[What the task asks] Copy each line of the data beneath in which the word "orange" appears.

[Provided information]
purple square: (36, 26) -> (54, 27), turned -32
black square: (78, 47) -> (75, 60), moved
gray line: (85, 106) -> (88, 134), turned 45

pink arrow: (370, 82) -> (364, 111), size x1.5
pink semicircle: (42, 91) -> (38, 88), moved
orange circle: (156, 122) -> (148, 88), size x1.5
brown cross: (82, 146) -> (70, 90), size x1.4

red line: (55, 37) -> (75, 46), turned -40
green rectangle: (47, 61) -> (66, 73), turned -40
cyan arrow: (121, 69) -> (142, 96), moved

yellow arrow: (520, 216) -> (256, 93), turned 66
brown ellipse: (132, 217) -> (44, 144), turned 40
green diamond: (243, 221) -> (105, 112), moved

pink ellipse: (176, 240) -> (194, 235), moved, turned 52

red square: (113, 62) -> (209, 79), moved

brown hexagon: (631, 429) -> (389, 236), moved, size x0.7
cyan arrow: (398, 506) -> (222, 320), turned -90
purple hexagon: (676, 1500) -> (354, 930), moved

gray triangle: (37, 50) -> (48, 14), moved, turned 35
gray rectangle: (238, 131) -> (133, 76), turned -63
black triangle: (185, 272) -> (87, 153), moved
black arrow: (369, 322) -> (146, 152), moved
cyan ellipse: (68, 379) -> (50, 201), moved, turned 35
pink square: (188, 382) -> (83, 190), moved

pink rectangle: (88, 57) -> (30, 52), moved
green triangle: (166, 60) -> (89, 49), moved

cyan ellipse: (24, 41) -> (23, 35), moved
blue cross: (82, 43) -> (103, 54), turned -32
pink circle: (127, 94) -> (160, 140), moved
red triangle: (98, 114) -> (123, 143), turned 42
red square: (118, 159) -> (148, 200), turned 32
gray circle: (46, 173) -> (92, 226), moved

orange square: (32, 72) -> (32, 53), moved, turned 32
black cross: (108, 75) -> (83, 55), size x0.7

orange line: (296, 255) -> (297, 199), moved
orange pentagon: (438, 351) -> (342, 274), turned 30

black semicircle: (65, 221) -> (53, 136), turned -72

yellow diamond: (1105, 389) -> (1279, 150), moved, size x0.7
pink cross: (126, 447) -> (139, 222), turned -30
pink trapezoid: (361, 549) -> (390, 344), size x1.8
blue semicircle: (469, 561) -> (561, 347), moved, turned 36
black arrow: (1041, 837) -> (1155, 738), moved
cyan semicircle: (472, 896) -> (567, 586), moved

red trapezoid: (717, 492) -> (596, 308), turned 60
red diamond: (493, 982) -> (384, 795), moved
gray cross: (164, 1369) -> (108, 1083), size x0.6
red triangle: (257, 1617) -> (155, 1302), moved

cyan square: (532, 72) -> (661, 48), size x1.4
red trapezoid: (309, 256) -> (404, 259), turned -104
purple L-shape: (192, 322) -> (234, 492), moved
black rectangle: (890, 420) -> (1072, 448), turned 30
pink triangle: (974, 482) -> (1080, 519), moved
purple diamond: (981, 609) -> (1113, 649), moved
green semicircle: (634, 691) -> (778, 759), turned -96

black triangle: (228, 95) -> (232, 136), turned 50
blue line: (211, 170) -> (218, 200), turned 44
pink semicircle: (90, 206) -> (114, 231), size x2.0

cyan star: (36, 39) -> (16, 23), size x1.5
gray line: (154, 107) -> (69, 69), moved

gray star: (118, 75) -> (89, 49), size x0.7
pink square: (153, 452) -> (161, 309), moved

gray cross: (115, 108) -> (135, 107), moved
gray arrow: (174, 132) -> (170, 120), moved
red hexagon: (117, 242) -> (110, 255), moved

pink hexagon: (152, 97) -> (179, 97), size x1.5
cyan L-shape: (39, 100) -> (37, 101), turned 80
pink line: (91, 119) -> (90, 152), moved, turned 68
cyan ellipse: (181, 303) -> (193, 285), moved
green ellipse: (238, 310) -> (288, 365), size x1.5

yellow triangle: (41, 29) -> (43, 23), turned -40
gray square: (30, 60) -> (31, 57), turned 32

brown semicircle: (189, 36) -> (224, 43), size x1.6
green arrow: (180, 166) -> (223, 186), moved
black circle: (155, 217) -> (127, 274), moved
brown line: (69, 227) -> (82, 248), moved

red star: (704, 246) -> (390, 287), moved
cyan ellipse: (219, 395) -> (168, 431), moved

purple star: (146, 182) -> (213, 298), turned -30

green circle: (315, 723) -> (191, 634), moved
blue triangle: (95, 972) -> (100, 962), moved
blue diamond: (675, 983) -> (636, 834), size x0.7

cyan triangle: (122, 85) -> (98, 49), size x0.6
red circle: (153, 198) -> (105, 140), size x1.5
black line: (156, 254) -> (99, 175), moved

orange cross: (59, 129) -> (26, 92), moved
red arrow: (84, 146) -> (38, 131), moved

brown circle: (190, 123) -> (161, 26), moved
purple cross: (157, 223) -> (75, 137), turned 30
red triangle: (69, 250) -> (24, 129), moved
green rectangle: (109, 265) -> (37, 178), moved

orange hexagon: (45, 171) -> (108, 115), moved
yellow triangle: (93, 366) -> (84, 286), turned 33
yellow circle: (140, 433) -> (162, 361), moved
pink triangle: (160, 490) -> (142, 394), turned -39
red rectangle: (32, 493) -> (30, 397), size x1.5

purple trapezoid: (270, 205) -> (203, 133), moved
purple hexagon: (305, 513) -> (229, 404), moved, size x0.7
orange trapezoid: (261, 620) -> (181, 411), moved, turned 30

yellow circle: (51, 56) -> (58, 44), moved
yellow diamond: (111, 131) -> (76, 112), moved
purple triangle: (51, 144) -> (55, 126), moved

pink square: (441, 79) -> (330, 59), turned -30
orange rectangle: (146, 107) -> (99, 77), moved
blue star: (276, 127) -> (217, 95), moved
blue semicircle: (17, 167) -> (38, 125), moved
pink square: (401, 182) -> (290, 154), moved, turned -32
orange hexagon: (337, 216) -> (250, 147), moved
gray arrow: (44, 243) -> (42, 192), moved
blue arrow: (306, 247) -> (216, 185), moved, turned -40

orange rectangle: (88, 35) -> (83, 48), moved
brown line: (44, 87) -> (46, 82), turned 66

[Exercise solution]
orange circle: (156, 122) -> (148, 88), size x1.5
orange square: (32, 72) -> (32, 53), moved, turned 32
orange line: (296, 255) -> (297, 199), moved
orange pentagon: (438, 351) -> (342, 274), turned 30
orange cross: (59, 129) -> (26, 92), moved
orange hexagon: (45, 171) -> (108, 115), moved
orange trapezoid: (261, 620) -> (181, 411), moved, turned 30
orange rectangle: (146, 107) -> (99, 77), moved
orange hexagon: (337, 216) -> (250, 147), moved
orange rectangle: (88, 35) -> (83, 48), moved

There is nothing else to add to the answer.